**Available data**
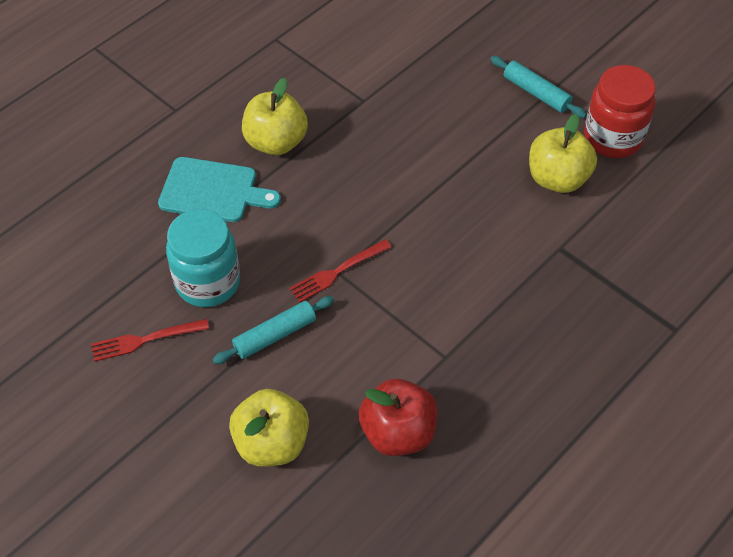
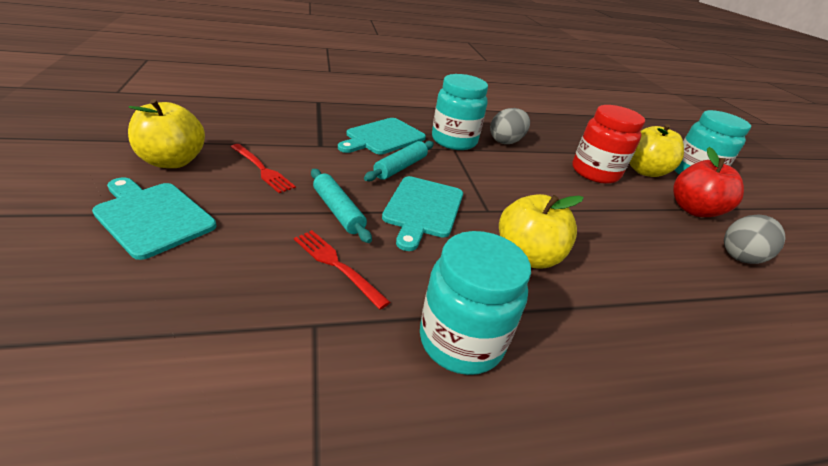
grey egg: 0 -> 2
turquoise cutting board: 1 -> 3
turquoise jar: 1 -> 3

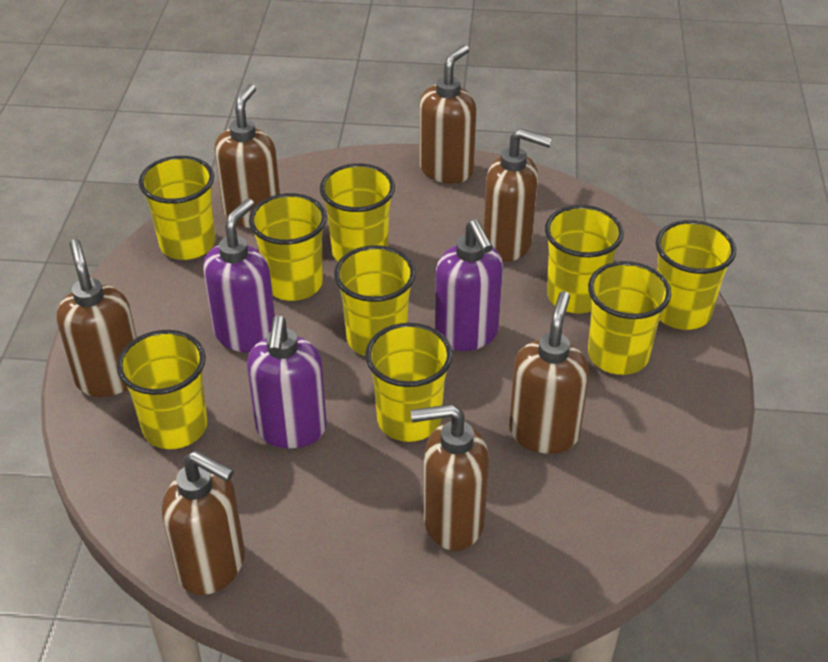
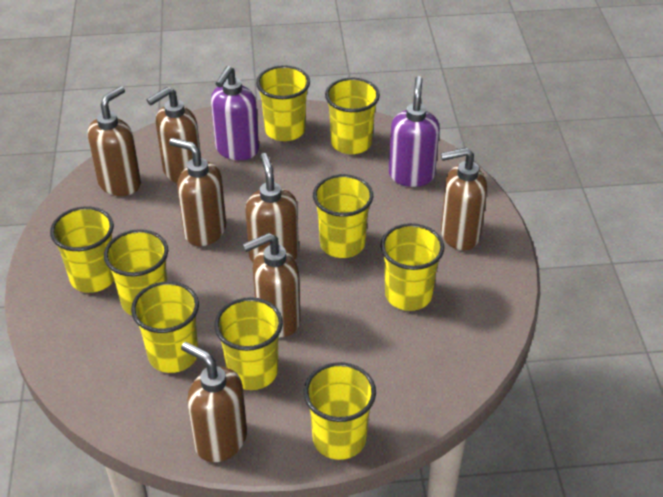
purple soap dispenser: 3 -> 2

**What is being asked**
Once the images are removed, print the remaining data exactly as it appears above.

**The answer**
grey egg: 0 -> 2
turquoise cutting board: 1 -> 3
turquoise jar: 1 -> 3

purple soap dispenser: 3 -> 2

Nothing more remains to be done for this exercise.